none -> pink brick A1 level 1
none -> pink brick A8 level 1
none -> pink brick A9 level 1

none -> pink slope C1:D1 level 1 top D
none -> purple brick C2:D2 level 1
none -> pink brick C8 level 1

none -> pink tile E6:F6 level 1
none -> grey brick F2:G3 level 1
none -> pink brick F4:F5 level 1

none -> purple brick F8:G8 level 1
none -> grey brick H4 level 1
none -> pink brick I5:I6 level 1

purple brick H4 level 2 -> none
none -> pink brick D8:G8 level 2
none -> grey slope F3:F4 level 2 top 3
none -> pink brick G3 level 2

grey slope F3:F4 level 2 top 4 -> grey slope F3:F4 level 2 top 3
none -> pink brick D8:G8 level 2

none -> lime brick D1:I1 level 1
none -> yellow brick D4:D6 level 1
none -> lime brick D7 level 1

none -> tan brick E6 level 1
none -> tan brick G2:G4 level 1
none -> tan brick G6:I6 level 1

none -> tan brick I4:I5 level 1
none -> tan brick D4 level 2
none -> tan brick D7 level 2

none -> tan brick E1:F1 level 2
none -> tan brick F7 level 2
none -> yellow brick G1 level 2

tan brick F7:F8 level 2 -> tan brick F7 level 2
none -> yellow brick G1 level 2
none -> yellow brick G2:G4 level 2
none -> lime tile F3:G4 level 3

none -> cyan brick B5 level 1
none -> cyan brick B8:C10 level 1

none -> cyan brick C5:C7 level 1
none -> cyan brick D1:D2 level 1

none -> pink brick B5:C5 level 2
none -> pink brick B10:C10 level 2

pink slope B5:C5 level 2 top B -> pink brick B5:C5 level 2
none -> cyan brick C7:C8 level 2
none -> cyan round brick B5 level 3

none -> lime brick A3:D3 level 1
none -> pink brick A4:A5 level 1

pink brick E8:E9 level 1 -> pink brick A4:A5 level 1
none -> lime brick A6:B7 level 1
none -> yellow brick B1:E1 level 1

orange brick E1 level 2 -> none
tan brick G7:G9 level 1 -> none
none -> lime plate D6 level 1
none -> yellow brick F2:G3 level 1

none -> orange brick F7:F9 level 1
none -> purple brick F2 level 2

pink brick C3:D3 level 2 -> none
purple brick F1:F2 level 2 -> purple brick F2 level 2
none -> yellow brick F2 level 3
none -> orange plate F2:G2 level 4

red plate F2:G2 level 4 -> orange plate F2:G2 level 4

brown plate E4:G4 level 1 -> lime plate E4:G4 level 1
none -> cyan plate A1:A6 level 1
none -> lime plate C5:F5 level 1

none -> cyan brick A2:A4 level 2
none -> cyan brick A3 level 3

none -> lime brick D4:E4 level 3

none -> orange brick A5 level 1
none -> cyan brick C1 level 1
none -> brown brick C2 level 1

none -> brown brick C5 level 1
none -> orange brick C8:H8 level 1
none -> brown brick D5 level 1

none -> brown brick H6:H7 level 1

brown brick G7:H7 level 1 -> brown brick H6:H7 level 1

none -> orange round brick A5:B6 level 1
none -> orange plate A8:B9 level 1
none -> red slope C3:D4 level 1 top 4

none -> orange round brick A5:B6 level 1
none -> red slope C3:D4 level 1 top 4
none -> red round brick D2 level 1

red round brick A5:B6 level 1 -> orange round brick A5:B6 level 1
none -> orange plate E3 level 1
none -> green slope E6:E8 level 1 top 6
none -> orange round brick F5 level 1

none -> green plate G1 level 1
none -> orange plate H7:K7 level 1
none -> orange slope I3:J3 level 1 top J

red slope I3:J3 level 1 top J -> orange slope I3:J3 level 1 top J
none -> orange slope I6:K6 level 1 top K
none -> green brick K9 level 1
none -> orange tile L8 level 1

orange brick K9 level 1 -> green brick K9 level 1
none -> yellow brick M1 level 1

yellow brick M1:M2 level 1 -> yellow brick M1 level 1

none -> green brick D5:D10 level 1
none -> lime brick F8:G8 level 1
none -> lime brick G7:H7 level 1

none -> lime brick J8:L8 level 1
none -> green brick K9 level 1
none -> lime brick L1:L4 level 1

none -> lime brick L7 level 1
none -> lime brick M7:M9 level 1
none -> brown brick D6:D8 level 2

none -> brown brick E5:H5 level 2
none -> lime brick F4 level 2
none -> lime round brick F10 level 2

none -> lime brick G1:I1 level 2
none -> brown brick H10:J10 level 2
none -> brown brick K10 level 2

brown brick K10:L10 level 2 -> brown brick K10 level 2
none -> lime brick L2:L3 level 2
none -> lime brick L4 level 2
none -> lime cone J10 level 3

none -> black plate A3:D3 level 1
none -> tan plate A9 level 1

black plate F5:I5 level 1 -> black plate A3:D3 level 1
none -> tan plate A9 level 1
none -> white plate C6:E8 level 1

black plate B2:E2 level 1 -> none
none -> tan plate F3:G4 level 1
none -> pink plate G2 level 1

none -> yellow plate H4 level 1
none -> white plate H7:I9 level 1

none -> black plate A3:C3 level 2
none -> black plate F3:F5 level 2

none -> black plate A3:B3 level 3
════════
Problem requirements —
Give back the whole listing exactly as it reads.

Response area —
none -> pink brick A1 level 1
none -> pink brick A8 level 1
none -> pink brick A9 level 1

none -> pink slope C1:D1 level 1 top D
none -> purple brick C2:D2 level 1
none -> pink brick C8 level 1

none -> pink tile E6:F6 level 1
none -> grey brick F2:G3 level 1
none -> pink brick F4:F5 level 1

none -> purple brick F8:G8 level 1
none -> grey brick H4 level 1
none -> pink brick I5:I6 level 1

purple brick H4 level 2 -> none
none -> pink brick D8:G8 level 2
none -> grey slope F3:F4 level 2 top 3
none -> pink brick G3 level 2

grey slope F3:F4 level 2 top 4 -> grey slope F3:F4 level 2 top 3
none -> pink brick D8:G8 level 2

none -> lime brick D1:I1 level 1
none -> yellow brick D4:D6 level 1
none -> lime brick D7 level 1

none -> tan brick E6 level 1
none -> tan brick G2:G4 level 1
none -> tan brick G6:I6 level 1

none -> tan brick I4:I5 level 1
none -> tan brick D4 level 2
none -> tan brick D7 level 2

none -> tan brick E1:F1 level 2
none -> tan brick F7 level 2
none -> yellow brick G1 level 2

tan brick F7:F8 level 2 -> tan brick F7 level 2
none -> yellow brick G1 level 2
none -> yellow brick G2:G4 level 2
none -> lime tile F3:G4 level 3

none -> cyan brick B5 level 1
none -> cyan brick B8:C10 level 1

none -> cyan brick C5:C7 level 1
none -> cyan brick D1:D2 level 1

none -> pink brick B5:C5 level 2
none -> pink brick B10:C10 level 2

pink slope B5:C5 level 2 top B -> pink brick B5:C5 level 2
none -> cyan brick C7:C8 level 2
none -> cyan round brick B5 level 3

none -> lime brick A3:D3 level 1
none -> pink brick A4:A5 level 1

pink brick E8:E9 level 1 -> pink brick A4:A5 level 1
none -> lime brick A6:B7 level 1
none -> yellow brick B1:E1 level 1

orange brick E1 level 2 -> none
tan brick G7:G9 level 1 -> none
none -> lime plate D6 level 1
none -> yellow brick F2:G3 level 1

none -> orange brick F7:F9 level 1
none -> purple brick F2 level 2

pink brick C3:D3 level 2 -> none
purple brick F1:F2 level 2 -> purple brick F2 level 2
none -> yellow brick F2 level 3
none -> orange plate F2:G2 level 4

red plate F2:G2 level 4 -> orange plate F2:G2 level 4

brown plate E4:G4 level 1 -> lime plate E4:G4 level 1
none -> cyan plate A1:A6 level 1
none -> lime plate C5:F5 level 1

none -> cyan brick A2:A4 level 2
none -> cyan brick A3 level 3

none -> lime brick D4:E4 level 3

none -> orange brick A5 level 1
none -> cyan brick C1 level 1
none -> brown brick C2 level 1

none -> brown brick C5 level 1
none -> orange brick C8:H8 level 1
none -> brown brick D5 level 1

none -> brown brick H6:H7 level 1

brown brick G7:H7 level 1 -> brown brick H6:H7 level 1

none -> orange round brick A5:B6 level 1
none -> orange plate A8:B9 level 1
none -> red slope C3:D4 level 1 top 4

none -> orange round brick A5:B6 level 1
none -> red slope C3:D4 level 1 top 4
none -> red round brick D2 level 1

red round brick A5:B6 level 1 -> orange round brick A5:B6 level 1
none -> orange plate E3 level 1
none -> green slope E6:E8 level 1 top 6
none -> orange round brick F5 level 1

none -> green plate G1 level 1
none -> orange plate H7:K7 level 1
none -> orange slope I3:J3 level 1 top J

red slope I3:J3 level 1 top J -> orange slope I3:J3 level 1 top J
none -> orange slope I6:K6 level 1 top K
none -> green brick K9 level 1
none -> orange tile L8 level 1

orange brick K9 level 1 -> green brick K9 level 1
none -> yellow brick M1 level 1

yellow brick M1:M2 level 1 -> yellow brick M1 level 1

none -> green brick D5:D10 level 1
none -> lime brick F8:G8 level 1
none -> lime brick G7:H7 level 1

none -> lime brick J8:L8 level 1
none -> green brick K9 level 1
none -> lime brick L1:L4 level 1

none -> lime brick L7 level 1
none -> lime brick M7:M9 level 1
none -> brown brick D6:D8 level 2

none -> brown brick E5:H5 level 2
none -> lime brick F4 level 2
none -> lime round brick F10 level 2

none -> lime brick G1:I1 level 2
none -> brown brick H10:J10 level 2
none -> brown brick K10 level 2

brown brick K10:L10 level 2 -> brown brick K10 level 2
none -> lime brick L2:L3 level 2
none -> lime brick L4 level 2
none -> lime cone J10 level 3

none -> black plate A3:D3 level 1
none -> tan plate A9 level 1

black plate F5:I5 level 1 -> black plate A3:D3 level 1
none -> tan plate A9 level 1
none -> white plate C6:E8 level 1

black plate B2:E2 level 1 -> none
none -> tan plate F3:G4 level 1
none -> pink plate G2 level 1

none -> yellow plate H4 level 1
none -> white plate H7:I9 level 1

none -> black plate A3:C3 level 2
none -> black plate F3:F5 level 2

none -> black plate A3:B3 level 3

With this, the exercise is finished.